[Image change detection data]
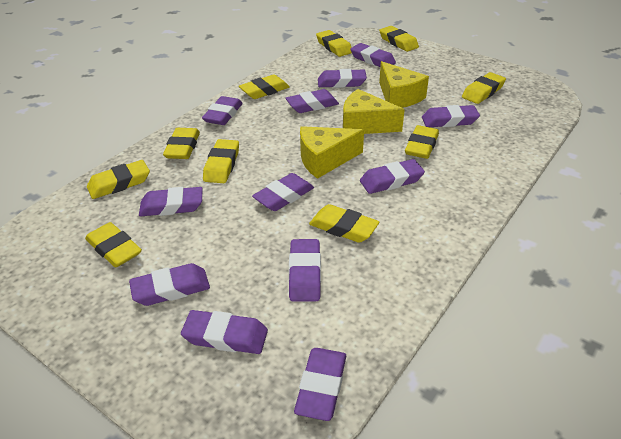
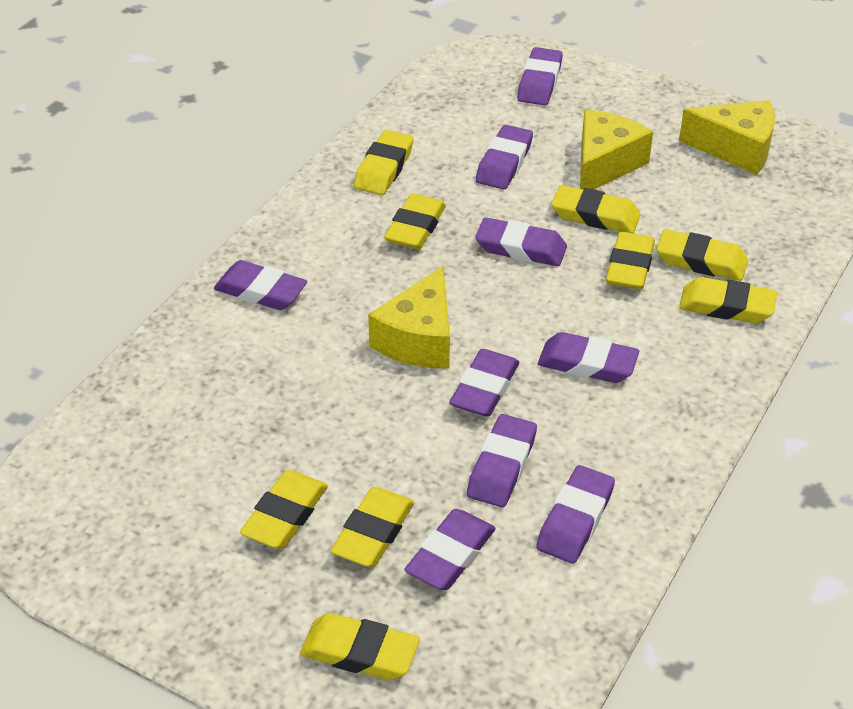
purple eraser: 12 -> 9
yellow eraser: 10 -> 9

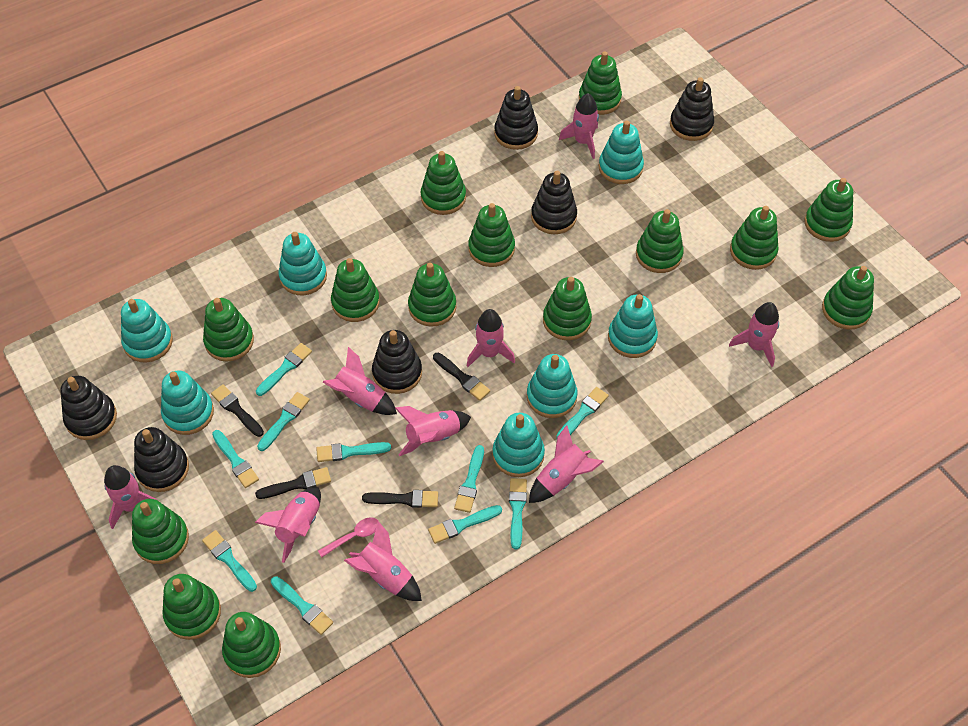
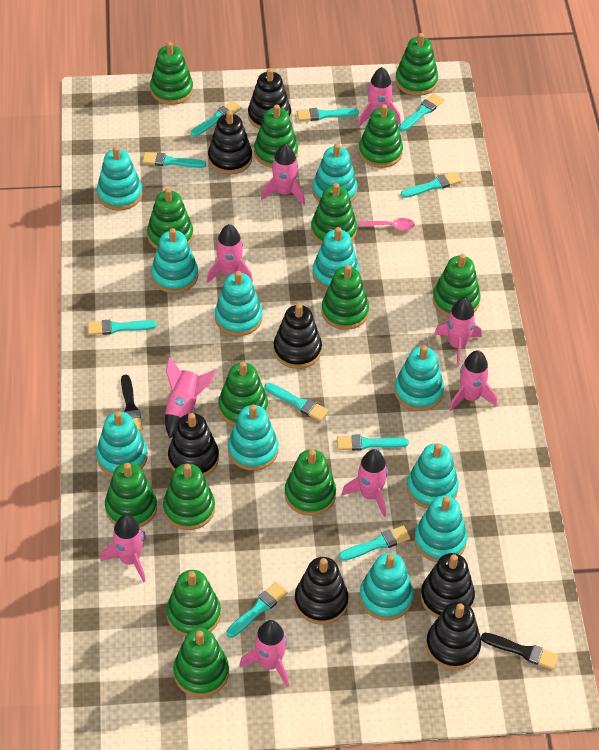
black brush: 4 -> 2
black stacking toy: 6 -> 7
turquoise stacking toy: 7 -> 11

[WORK REQUEST] Search the data above and return each line in which "stacking" occurs.

[RESPONSE TO THIS TASK]
black stacking toy: 6 -> 7
turquoise stacking toy: 7 -> 11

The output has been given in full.